§ **Work item**
Only the lines from the one with "Now Playing: [716,37,935,244]" to the end of the data below should be given again, exactly as written.

§ **Saved entries**
======

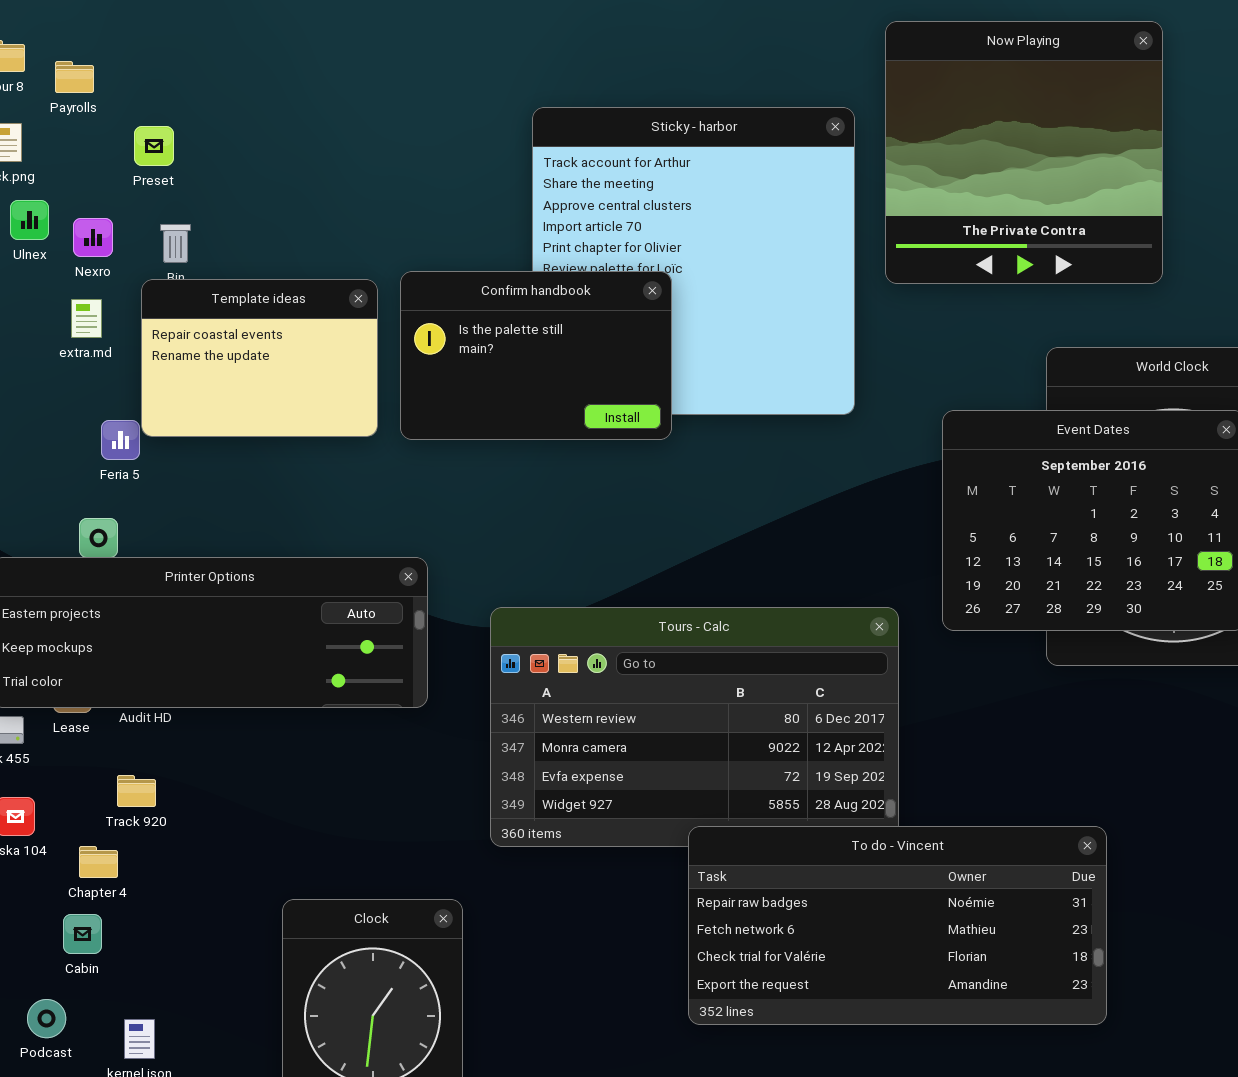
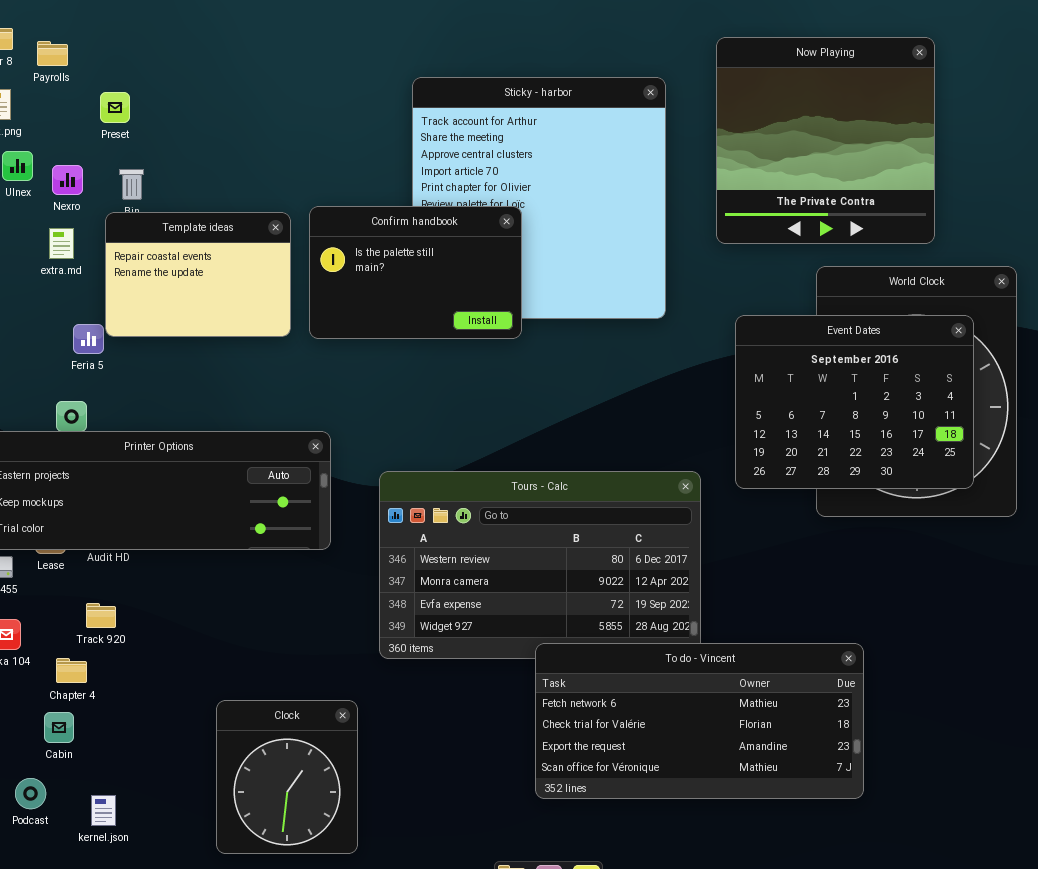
Now Playing: [885,21,1163,284] -> [716,37,935,244], moved
To do - Vincent: [688,826,1107,1025] -> [535,643,864,799], scrolled down 1 row

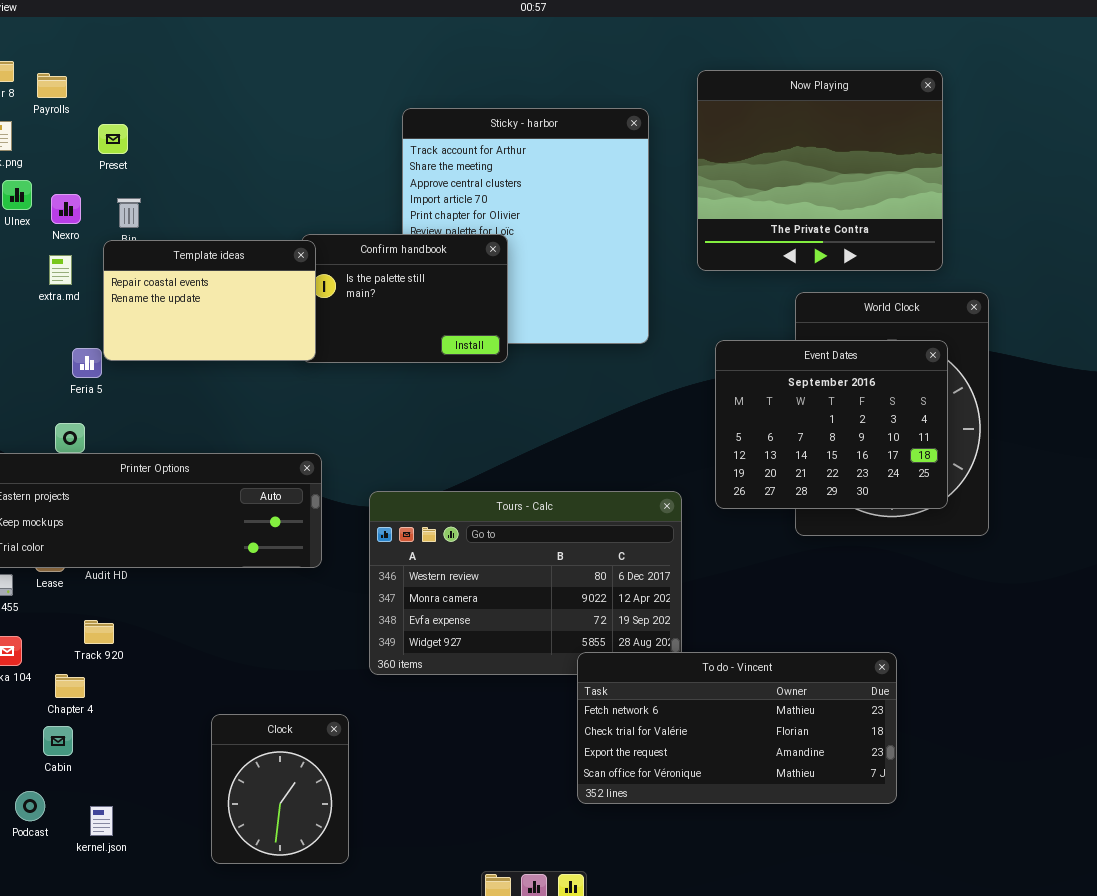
Now Playing: [716,37,935,244] -> [697,70,943,271], resized
Template ideas: [105,212,291,337] -> [103,240,316,361], resized
To do - Vincent: [535,643,864,799] -> [577,652,897,804], moved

======

§ **Answer for this exercise**
Now Playing: [716,37,935,244] -> [697,70,943,271], resized
Template ideas: [105,212,291,337] -> [103,240,316,361], resized
To do - Vincent: [535,643,864,799] -> [577,652,897,804], moved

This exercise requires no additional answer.